(Revision comparison data)
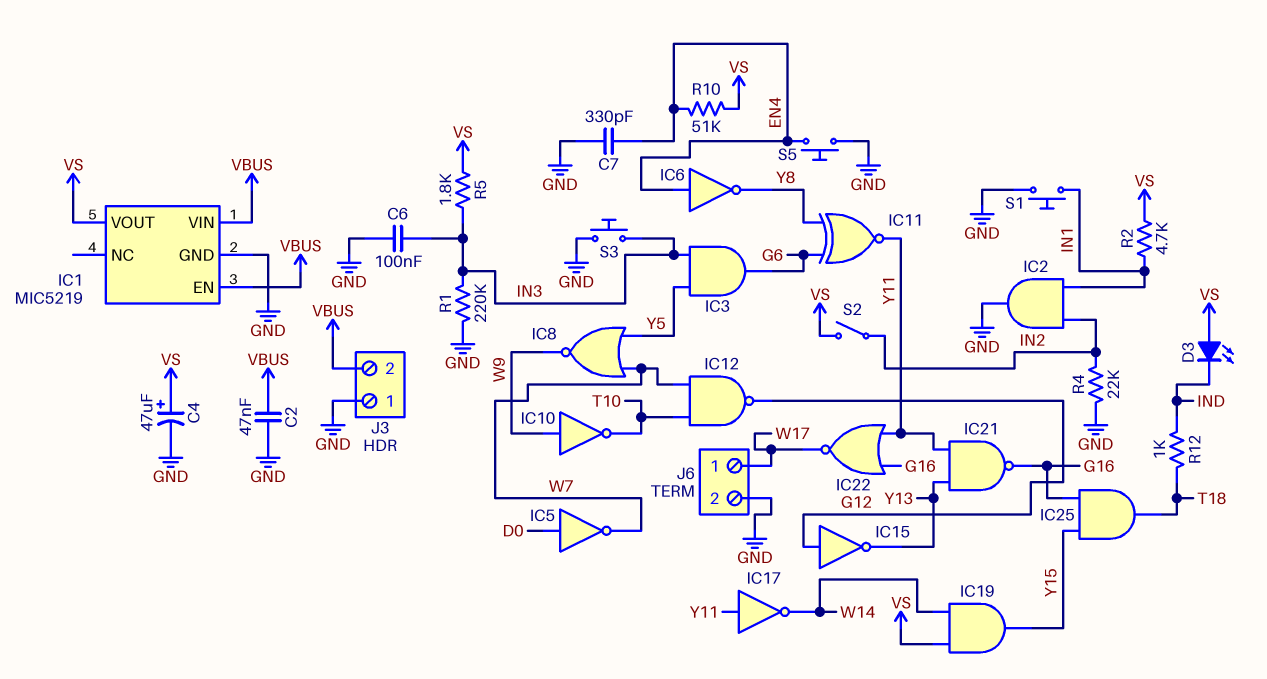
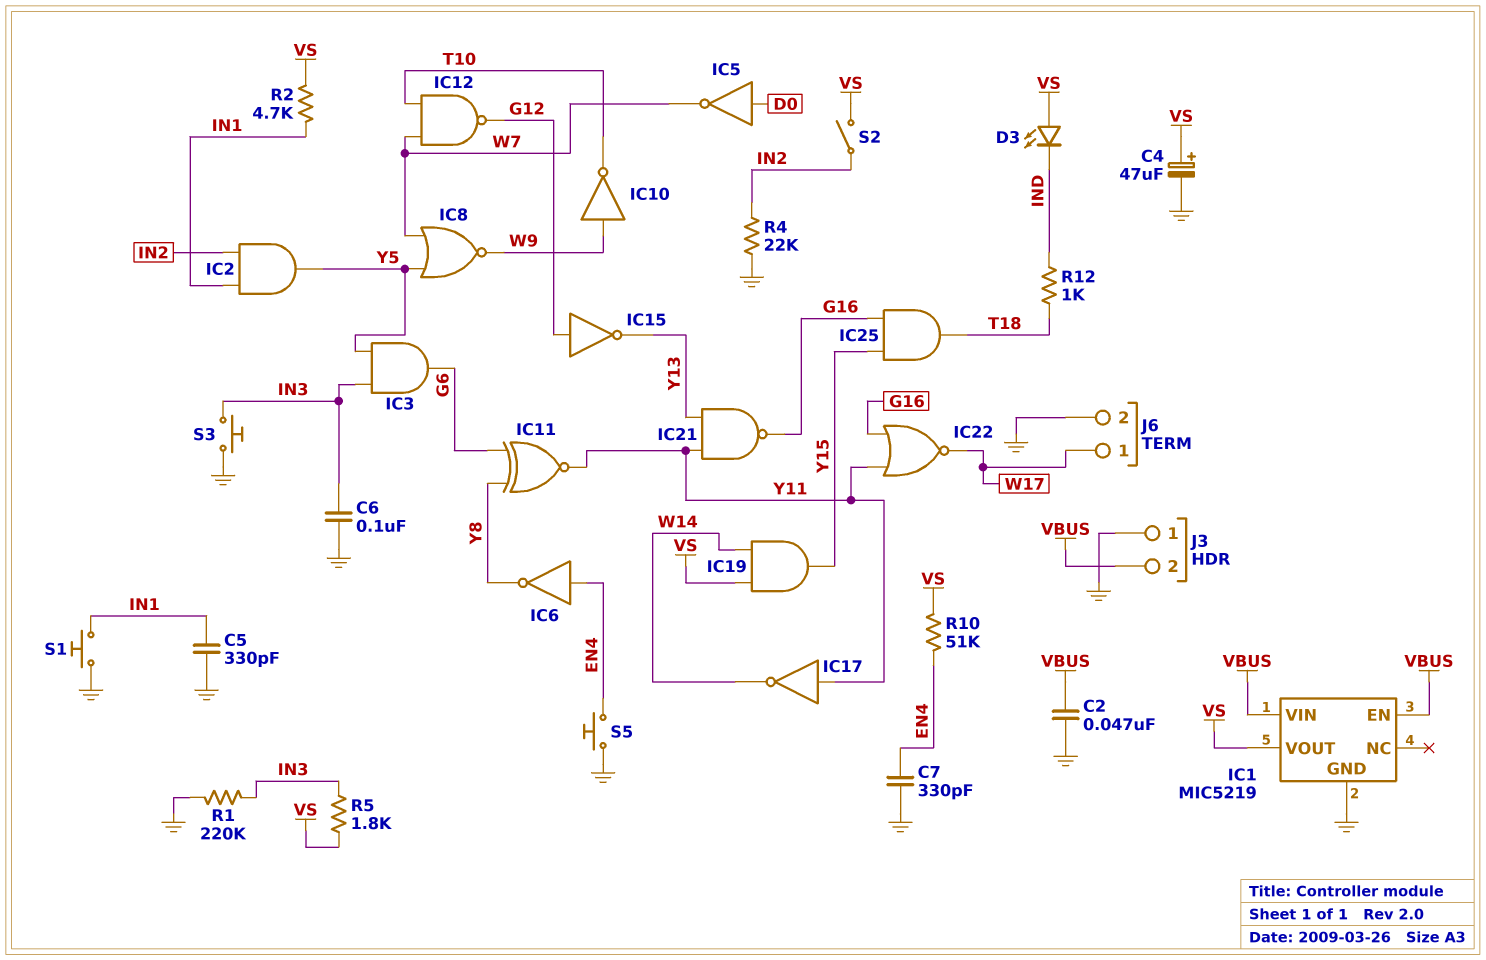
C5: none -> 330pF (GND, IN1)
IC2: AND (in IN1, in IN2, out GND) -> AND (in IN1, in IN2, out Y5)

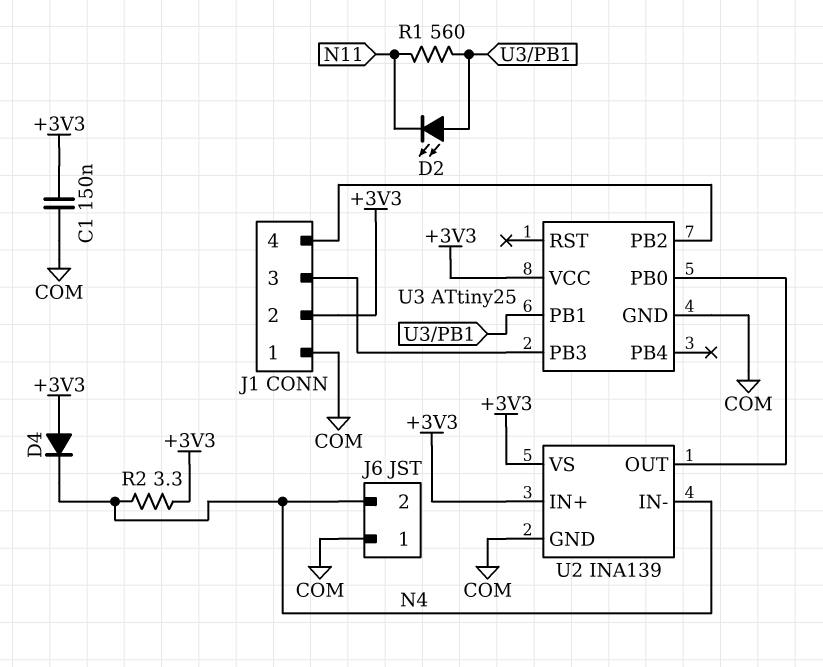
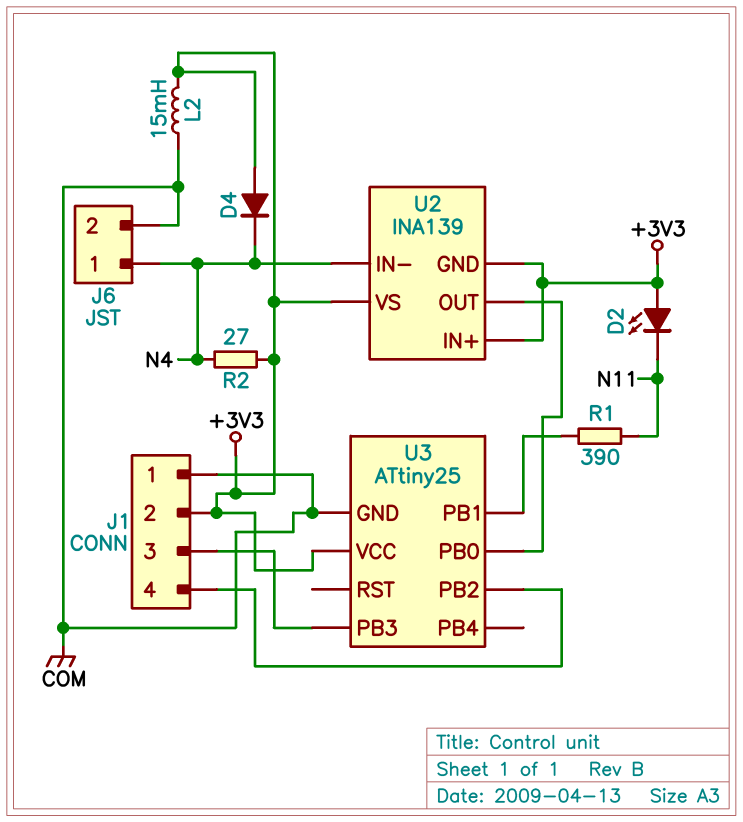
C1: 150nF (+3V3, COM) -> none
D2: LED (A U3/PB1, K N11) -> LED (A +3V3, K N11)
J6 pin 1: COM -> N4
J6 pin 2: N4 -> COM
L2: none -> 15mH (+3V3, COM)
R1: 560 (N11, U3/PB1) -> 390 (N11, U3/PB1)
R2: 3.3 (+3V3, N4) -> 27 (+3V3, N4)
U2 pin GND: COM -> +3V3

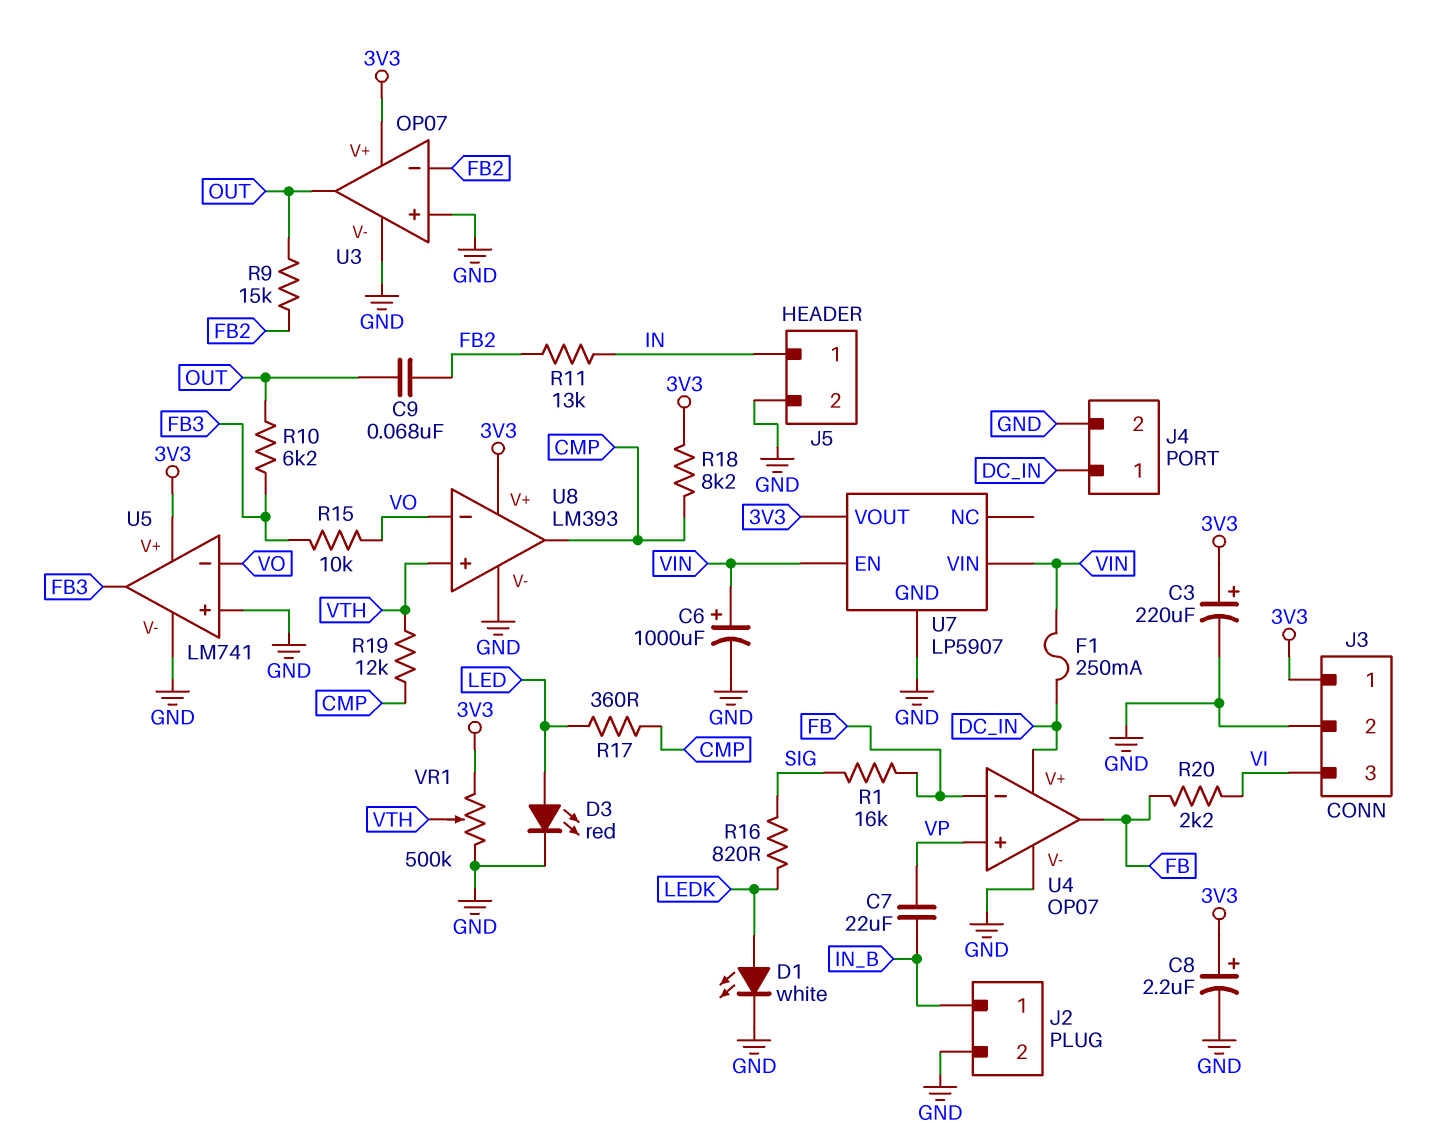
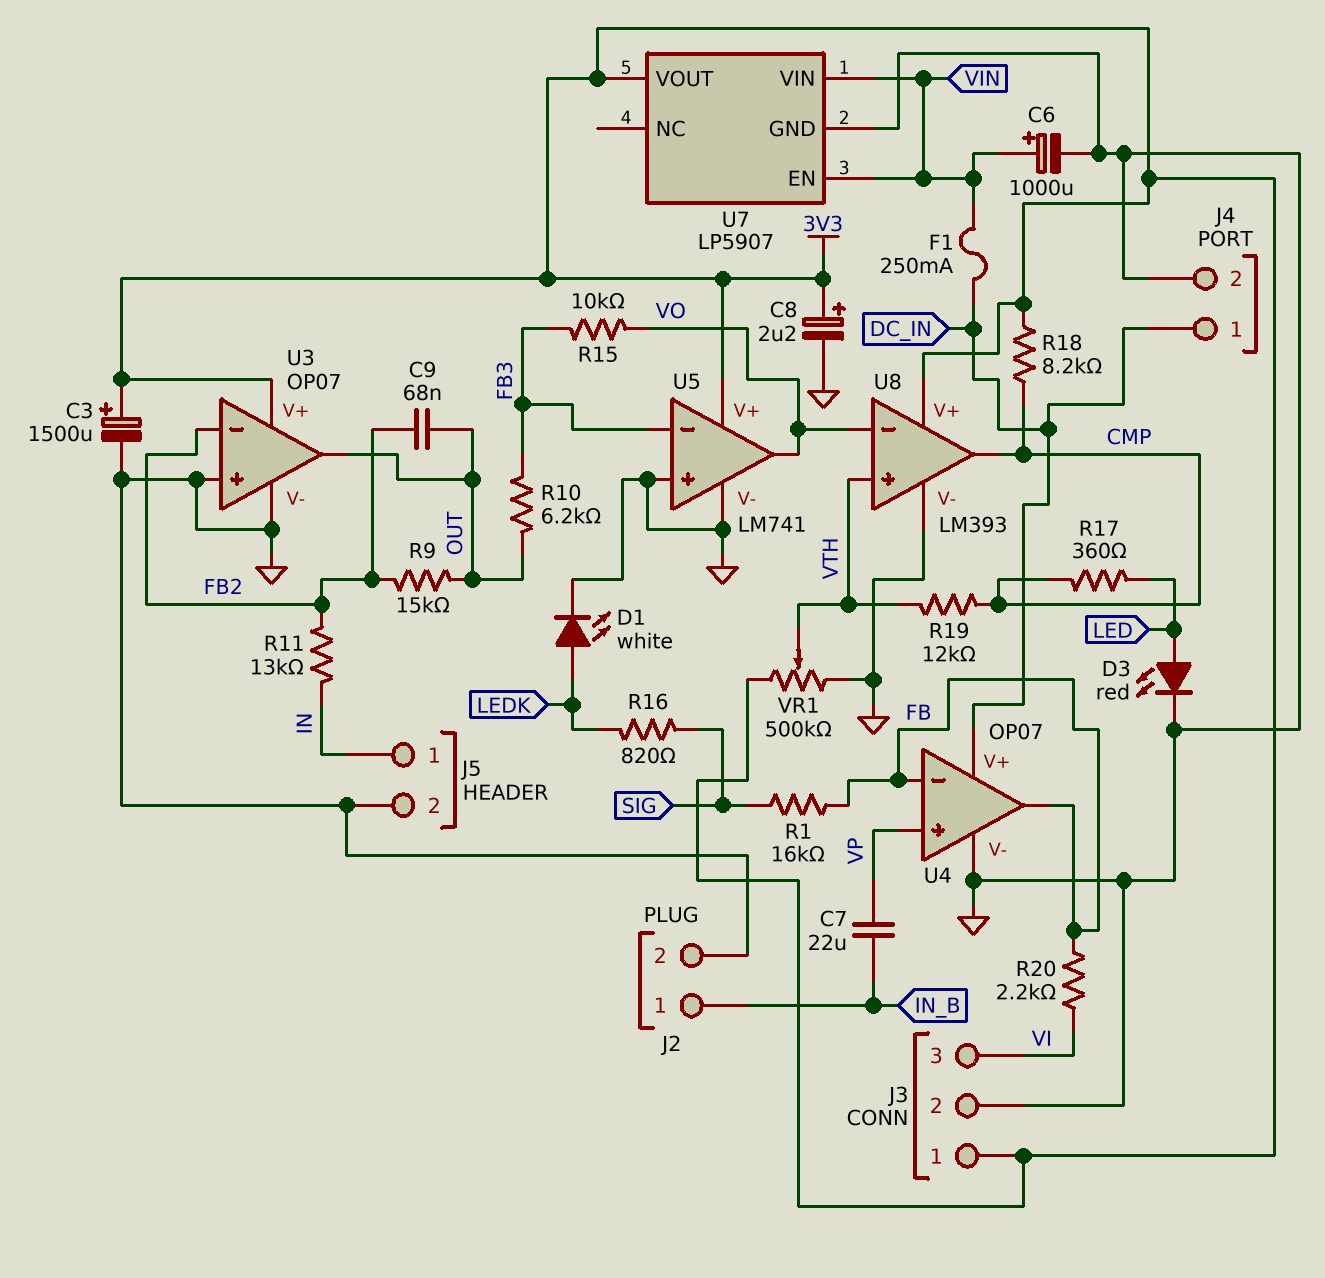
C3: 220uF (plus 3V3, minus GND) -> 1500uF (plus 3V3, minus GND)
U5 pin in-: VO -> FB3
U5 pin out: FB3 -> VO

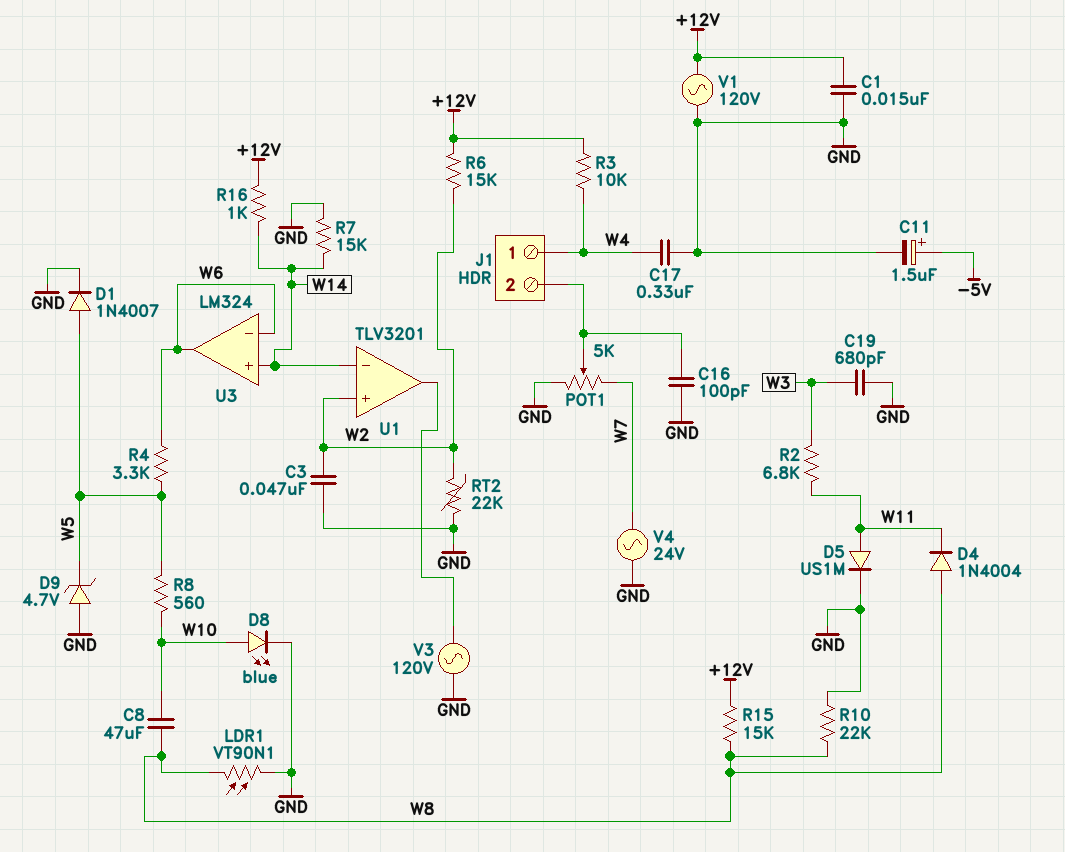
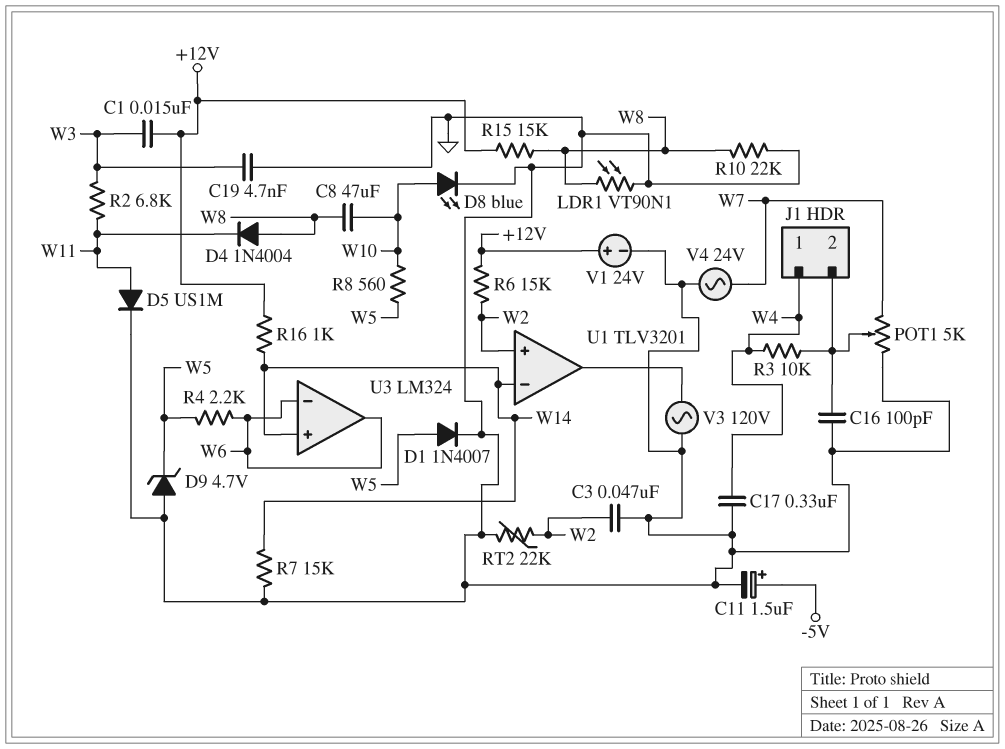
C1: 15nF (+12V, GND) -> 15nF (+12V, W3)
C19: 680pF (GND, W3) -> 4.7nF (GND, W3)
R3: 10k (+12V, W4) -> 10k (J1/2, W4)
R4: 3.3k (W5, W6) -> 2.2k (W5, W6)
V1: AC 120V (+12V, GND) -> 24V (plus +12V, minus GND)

### Work task:
Within the entries above, how many lines contain "plus"? Respond with the number only.

### Answer for the task:
2